(Material supplied)

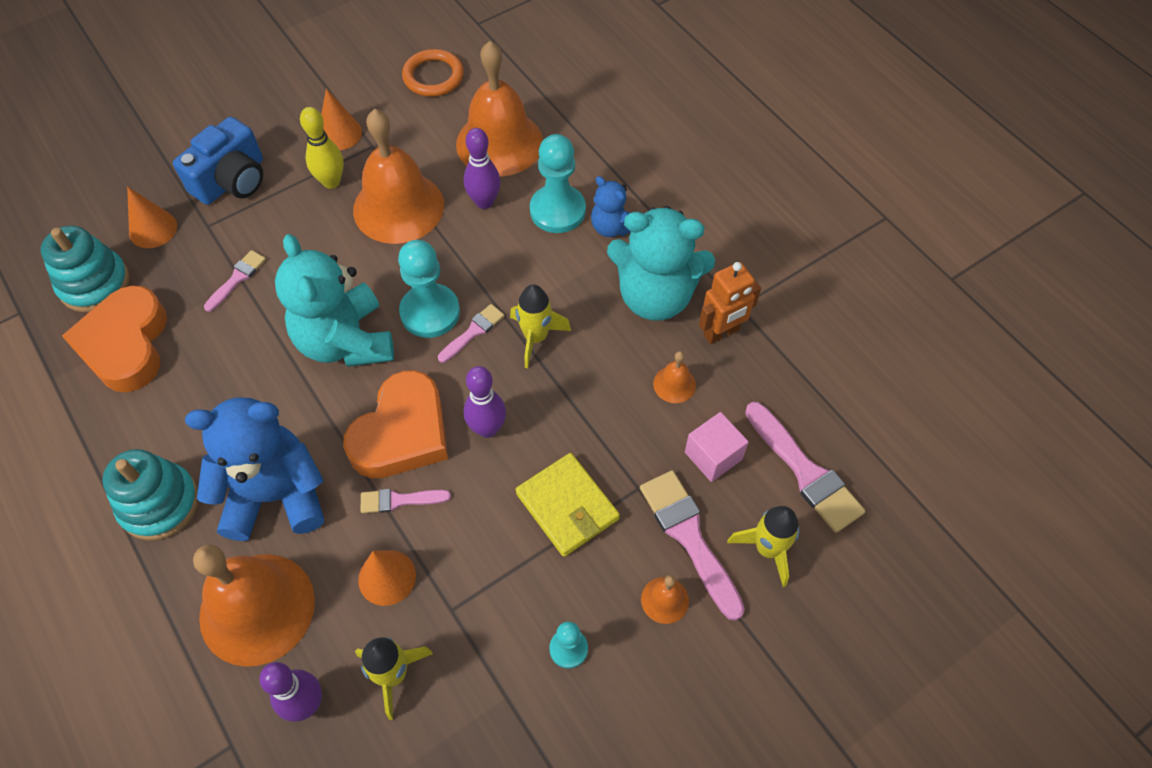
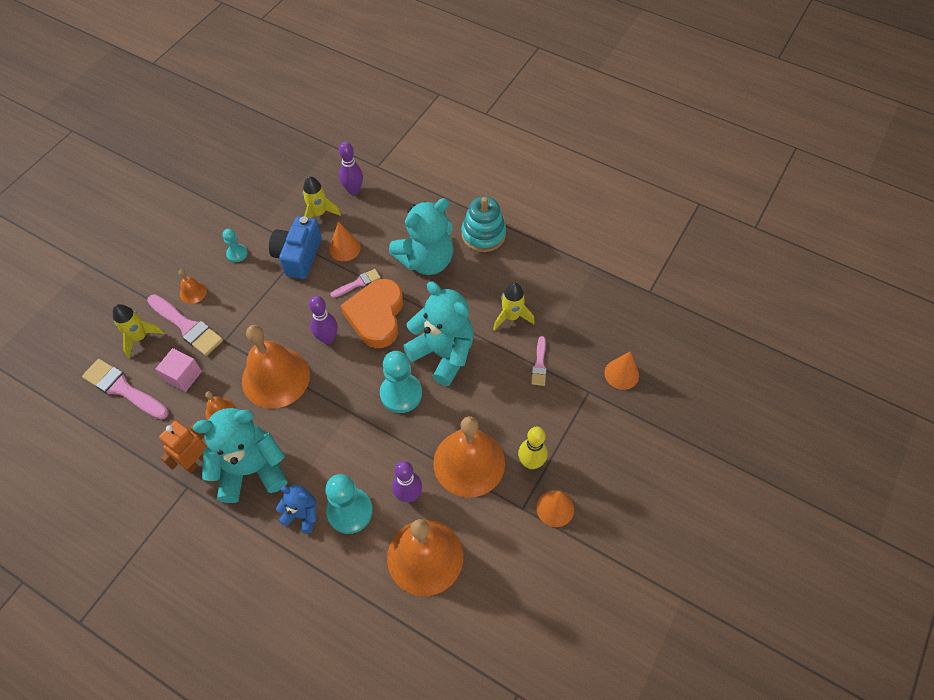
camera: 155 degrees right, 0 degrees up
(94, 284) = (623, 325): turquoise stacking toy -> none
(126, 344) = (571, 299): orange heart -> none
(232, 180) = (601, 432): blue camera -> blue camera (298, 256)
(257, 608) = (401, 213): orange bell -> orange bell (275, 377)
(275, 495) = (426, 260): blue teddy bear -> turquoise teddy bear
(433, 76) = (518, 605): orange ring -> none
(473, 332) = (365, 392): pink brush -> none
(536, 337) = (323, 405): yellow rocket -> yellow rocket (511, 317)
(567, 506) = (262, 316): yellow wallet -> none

(End Material supplied)
(Material supplied)

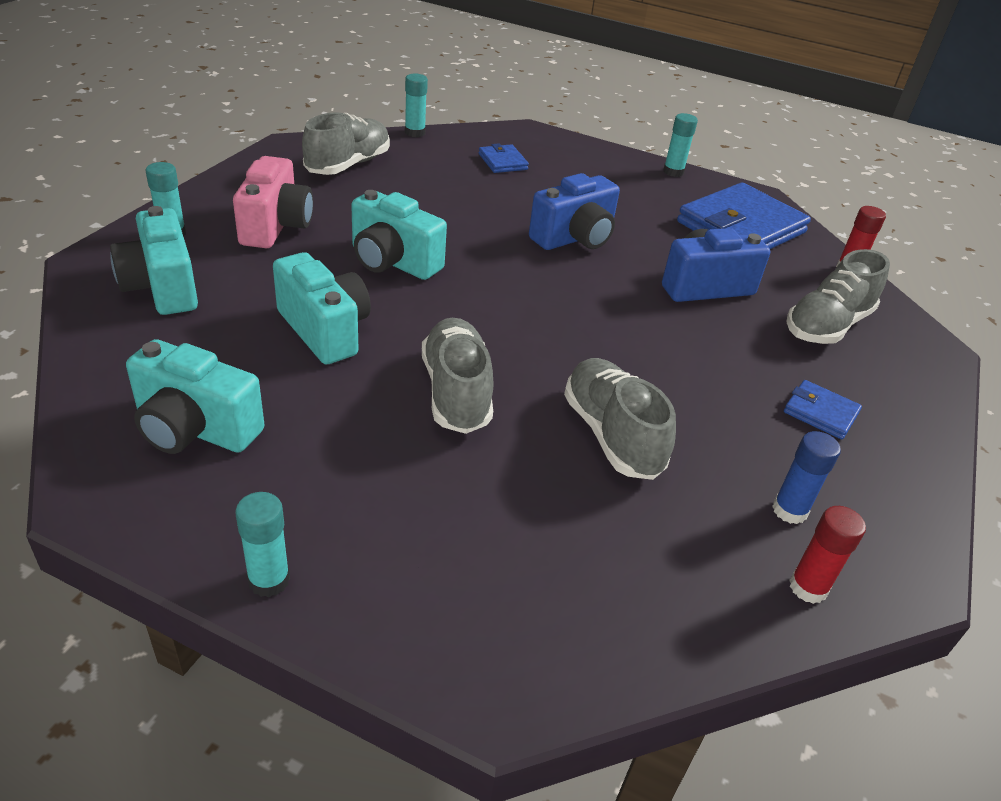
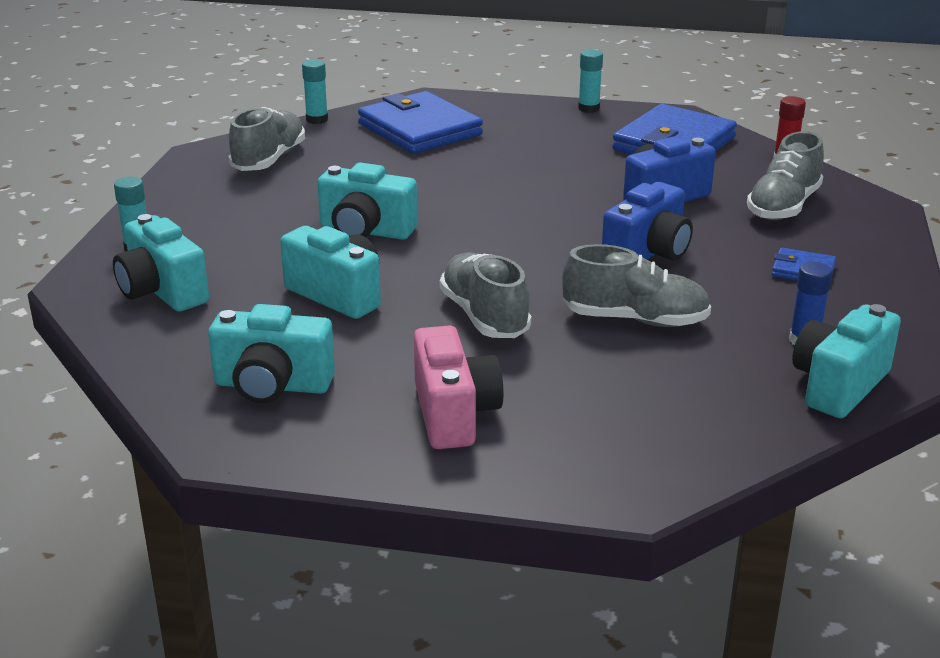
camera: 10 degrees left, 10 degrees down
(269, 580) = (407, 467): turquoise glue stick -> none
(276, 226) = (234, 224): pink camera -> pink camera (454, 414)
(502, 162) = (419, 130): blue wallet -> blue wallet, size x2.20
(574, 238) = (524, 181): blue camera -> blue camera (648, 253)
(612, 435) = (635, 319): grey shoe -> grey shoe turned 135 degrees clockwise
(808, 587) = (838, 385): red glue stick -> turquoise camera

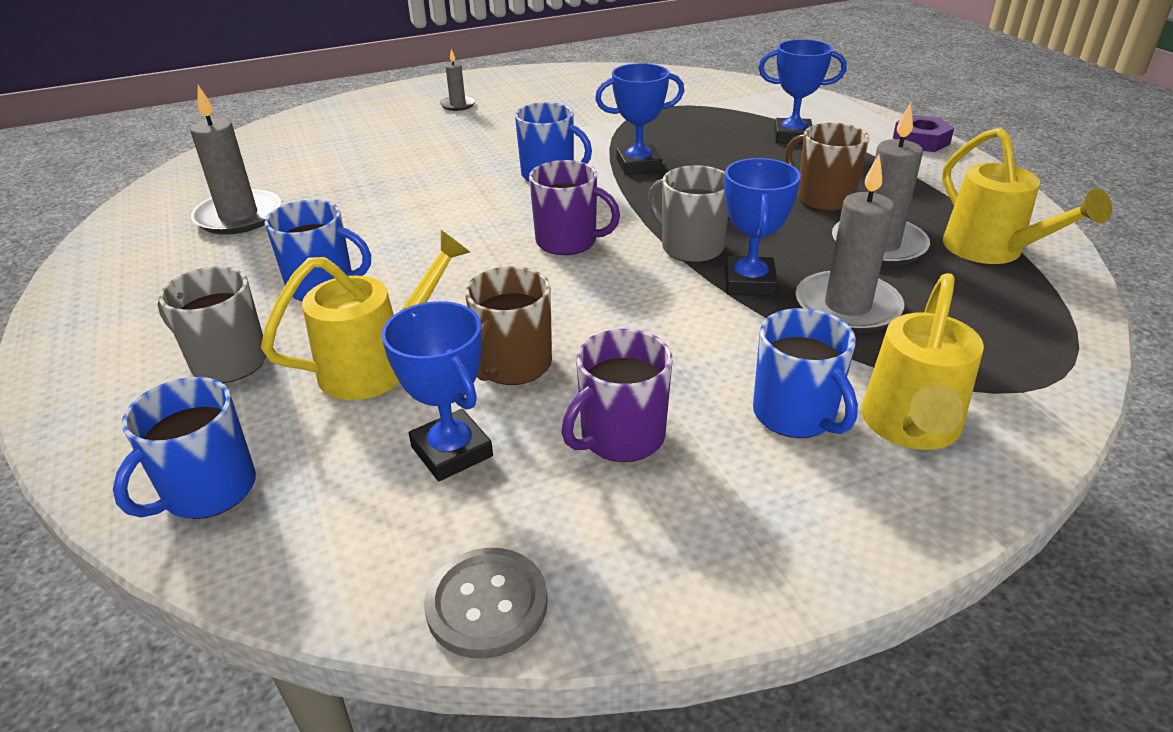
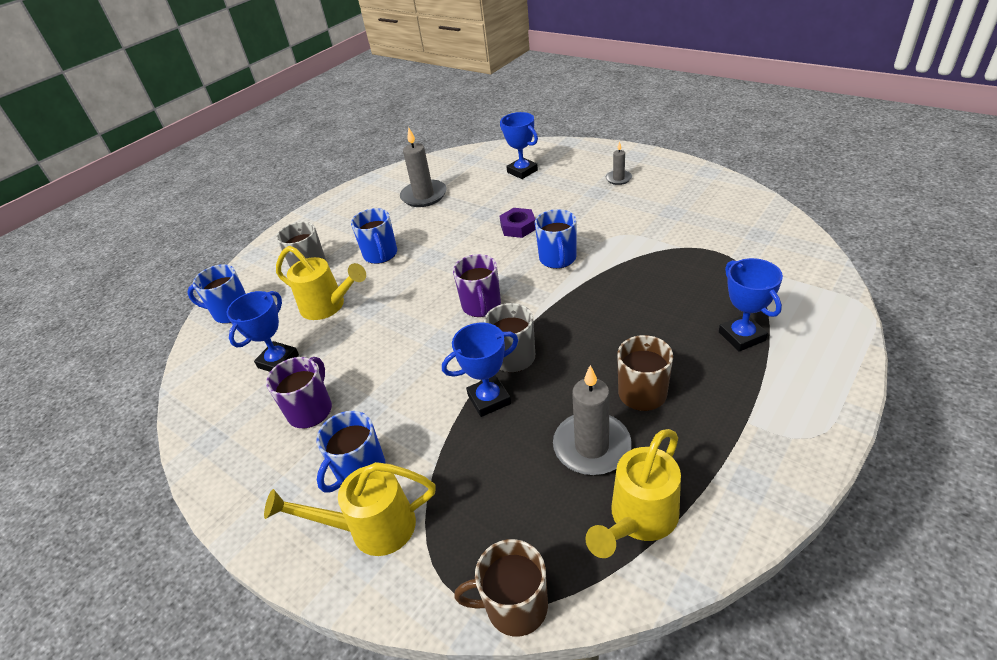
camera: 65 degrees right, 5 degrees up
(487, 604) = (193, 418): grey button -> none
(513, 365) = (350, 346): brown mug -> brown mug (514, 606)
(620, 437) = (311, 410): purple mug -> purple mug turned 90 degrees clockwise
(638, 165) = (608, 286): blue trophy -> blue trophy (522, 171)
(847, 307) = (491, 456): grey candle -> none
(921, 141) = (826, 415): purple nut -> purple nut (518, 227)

(End Material supplied)

▶ [Problem statement]:
In these entries, some lines may contain the string "turquoise". Give the number of such lines and nothing more.

▶ [Solution]:
4